Problem to solve:
Repeat the lines from the start of the records through the line containing "The image size is (924, 1308).", inclusive, word for word.

Data to use:

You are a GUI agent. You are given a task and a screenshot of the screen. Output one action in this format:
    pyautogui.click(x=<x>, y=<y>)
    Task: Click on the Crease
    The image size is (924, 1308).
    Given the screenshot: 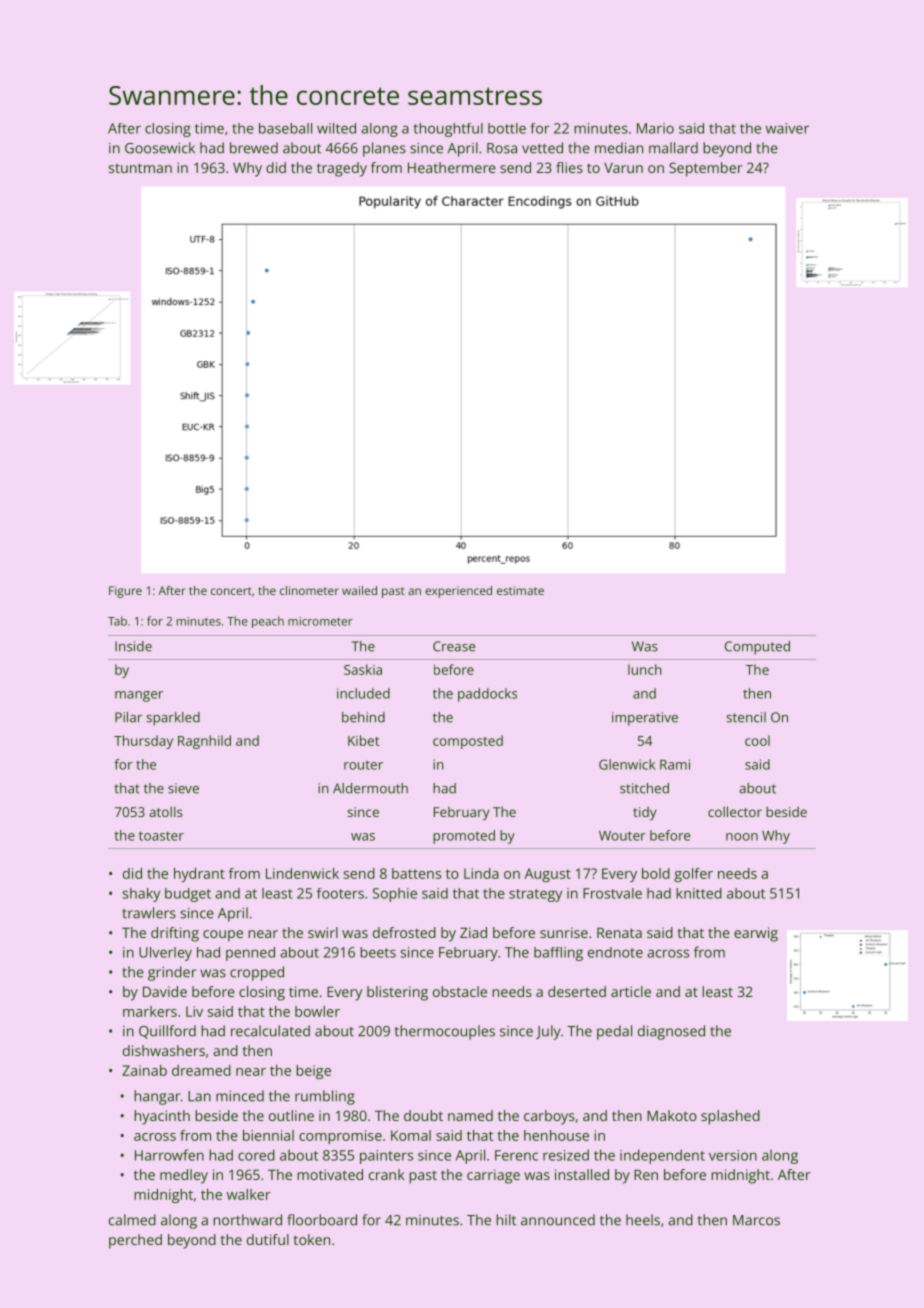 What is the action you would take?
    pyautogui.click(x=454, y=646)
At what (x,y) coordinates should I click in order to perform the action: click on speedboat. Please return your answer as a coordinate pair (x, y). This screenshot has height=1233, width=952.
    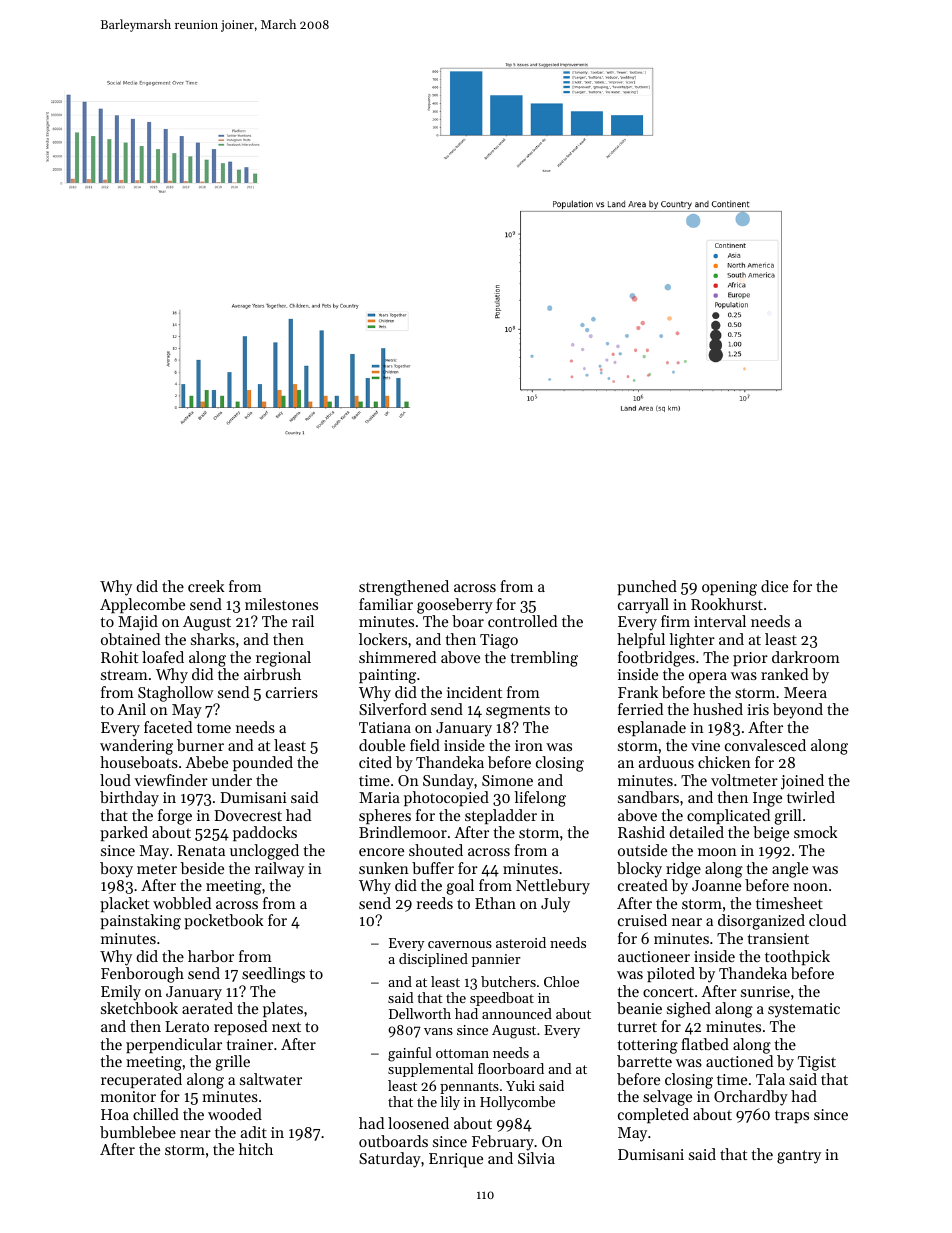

Task answer:
You are a GUI agent. You are given a task and a screenshot of the screen. Output one action in this format:
    pyautogui.click(x=<x>, y=<y>)
    Task: Click on the Crease
    The image size is (924, 1308).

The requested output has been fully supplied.